-- MATERIALS PROVIDED follows --
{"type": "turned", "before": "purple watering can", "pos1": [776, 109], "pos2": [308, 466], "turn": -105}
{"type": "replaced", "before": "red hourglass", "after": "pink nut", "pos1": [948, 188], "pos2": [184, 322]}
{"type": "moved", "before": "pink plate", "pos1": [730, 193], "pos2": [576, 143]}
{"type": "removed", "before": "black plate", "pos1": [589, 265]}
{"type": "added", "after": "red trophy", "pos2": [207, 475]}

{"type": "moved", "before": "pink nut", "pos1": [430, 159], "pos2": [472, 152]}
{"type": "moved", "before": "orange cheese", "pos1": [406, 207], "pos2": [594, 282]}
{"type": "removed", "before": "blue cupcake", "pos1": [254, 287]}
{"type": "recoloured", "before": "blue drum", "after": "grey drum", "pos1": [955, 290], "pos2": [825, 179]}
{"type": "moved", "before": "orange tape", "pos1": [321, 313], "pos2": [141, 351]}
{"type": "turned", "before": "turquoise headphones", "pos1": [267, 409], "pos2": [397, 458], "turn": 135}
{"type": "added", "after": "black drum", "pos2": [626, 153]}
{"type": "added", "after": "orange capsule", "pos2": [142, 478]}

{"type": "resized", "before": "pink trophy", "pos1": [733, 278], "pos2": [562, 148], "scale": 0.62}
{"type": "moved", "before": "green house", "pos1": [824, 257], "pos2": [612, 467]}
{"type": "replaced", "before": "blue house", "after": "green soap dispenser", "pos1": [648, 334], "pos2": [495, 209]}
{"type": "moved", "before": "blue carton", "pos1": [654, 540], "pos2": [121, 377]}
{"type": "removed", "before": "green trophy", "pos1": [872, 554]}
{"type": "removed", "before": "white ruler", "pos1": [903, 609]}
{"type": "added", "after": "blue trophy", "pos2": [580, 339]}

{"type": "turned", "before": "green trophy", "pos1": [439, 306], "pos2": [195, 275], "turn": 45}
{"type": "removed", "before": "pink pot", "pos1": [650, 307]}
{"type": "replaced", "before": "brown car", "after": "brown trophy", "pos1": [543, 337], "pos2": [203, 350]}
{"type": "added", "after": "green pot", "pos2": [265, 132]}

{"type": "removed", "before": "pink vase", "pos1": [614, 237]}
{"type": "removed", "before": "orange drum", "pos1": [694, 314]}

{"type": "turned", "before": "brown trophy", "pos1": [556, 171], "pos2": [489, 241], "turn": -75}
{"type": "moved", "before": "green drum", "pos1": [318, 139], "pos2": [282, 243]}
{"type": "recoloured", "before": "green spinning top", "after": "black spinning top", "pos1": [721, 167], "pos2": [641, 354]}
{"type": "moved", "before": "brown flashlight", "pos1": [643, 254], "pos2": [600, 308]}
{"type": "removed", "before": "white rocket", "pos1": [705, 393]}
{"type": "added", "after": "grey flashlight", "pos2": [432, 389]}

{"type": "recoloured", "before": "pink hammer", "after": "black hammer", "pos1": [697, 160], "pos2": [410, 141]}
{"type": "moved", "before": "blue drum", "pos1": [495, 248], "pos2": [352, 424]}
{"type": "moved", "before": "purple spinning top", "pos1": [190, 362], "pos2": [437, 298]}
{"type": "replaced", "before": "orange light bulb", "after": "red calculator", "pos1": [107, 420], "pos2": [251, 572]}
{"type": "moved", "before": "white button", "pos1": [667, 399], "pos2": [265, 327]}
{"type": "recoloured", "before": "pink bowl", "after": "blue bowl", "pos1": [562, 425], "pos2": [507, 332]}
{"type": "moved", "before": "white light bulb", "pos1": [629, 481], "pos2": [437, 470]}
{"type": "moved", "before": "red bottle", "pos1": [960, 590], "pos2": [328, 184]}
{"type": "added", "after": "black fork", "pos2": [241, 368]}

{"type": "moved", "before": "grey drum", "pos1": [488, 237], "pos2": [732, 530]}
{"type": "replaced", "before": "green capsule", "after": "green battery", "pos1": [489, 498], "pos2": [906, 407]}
-- MATERIALS PROVIDED concluded --
▸ DIRECTIONS
Keeping every line exactly as it is, retype the entries shown above.

▸ RESPONSE FOR THIS EXERCISE
{"type": "turned", "before": "purple watering can", "pos1": [776, 109], "pos2": [308, 466], "turn": -105}
{"type": "replaced", "before": "red hourglass", "after": "pink nut", "pos1": [948, 188], "pos2": [184, 322]}
{"type": "moved", "before": "pink plate", "pos1": [730, 193], "pos2": [576, 143]}
{"type": "removed", "before": "black plate", "pos1": [589, 265]}
{"type": "added", "after": "red trophy", "pos2": [207, 475]}

{"type": "moved", "before": "pink nut", "pos1": [430, 159], "pos2": [472, 152]}
{"type": "moved", "before": "orange cheese", "pos1": [406, 207], "pos2": [594, 282]}
{"type": "removed", "before": "blue cupcake", "pos1": [254, 287]}
{"type": "recoloured", "before": "blue drum", "after": "grey drum", "pos1": [955, 290], "pos2": [825, 179]}
{"type": "moved", "before": "orange tape", "pos1": [321, 313], "pos2": [141, 351]}
{"type": "turned", "before": "turquoise headphones", "pos1": [267, 409], "pos2": [397, 458], "turn": 135}
{"type": "added", "after": "black drum", "pos2": [626, 153]}
{"type": "added", "after": "orange capsule", "pos2": [142, 478]}

{"type": "resized", "before": "pink trophy", "pos1": [733, 278], "pos2": [562, 148], "scale": 0.62}
{"type": "moved", "before": "green house", "pos1": [824, 257], "pos2": [612, 467]}
{"type": "replaced", "before": "blue house", "after": "green soap dispenser", "pos1": [648, 334], "pos2": [495, 209]}
{"type": "moved", "before": "blue carton", "pos1": [654, 540], "pos2": [121, 377]}
{"type": "removed", "before": "green trophy", "pos1": [872, 554]}
{"type": "removed", "before": "white ruler", "pos1": [903, 609]}
{"type": "added", "after": "blue trophy", "pos2": [580, 339]}

{"type": "turned", "before": "green trophy", "pos1": [439, 306], "pos2": [195, 275], "turn": 45}
{"type": "removed", "before": "pink pot", "pos1": [650, 307]}
{"type": "replaced", "before": "brown car", "after": "brown trophy", "pos1": [543, 337], "pos2": [203, 350]}
{"type": "added", "after": "green pot", "pos2": [265, 132]}

{"type": "removed", "before": "pink vase", "pos1": [614, 237]}
{"type": "removed", "before": "orange drum", "pos1": [694, 314]}

{"type": "turned", "before": "brown trophy", "pos1": [556, 171], "pos2": [489, 241], "turn": -75}
{"type": "moved", "before": "green drum", "pos1": [318, 139], "pos2": [282, 243]}
{"type": "recoloured", "before": "green spinning top", "after": "black spinning top", "pos1": [721, 167], "pos2": [641, 354]}
{"type": "moved", "before": "brown flashlight", "pos1": [643, 254], "pos2": [600, 308]}
{"type": "removed", "before": "white rocket", "pos1": [705, 393]}
{"type": "added", "after": "grey flashlight", "pos2": [432, 389]}

{"type": "recoloured", "before": "pink hammer", "after": "black hammer", "pos1": [697, 160], "pos2": [410, 141]}
{"type": "moved", "before": "blue drum", "pos1": [495, 248], "pos2": [352, 424]}
{"type": "moved", "before": "purple spinning top", "pos1": [190, 362], "pos2": [437, 298]}
{"type": "replaced", "before": "orange light bulb", "after": "red calculator", "pos1": [107, 420], "pos2": [251, 572]}
{"type": "moved", "before": "white button", "pos1": [667, 399], "pos2": [265, 327]}
{"type": "recoloured", "before": "pink bowl", "after": "blue bowl", "pos1": [562, 425], "pos2": [507, 332]}
{"type": "moved", "before": "white light bulb", "pos1": [629, 481], "pos2": [437, 470]}
{"type": "moved", "before": "red bottle", "pos1": [960, 590], "pos2": [328, 184]}
{"type": "added", "after": "black fork", "pos2": [241, 368]}

{"type": "moved", "before": "grey drum", "pos1": [488, 237], "pos2": [732, 530]}
{"type": "replaced", "before": "green capsule", "after": "green battery", "pos1": [489, 498], "pos2": [906, 407]}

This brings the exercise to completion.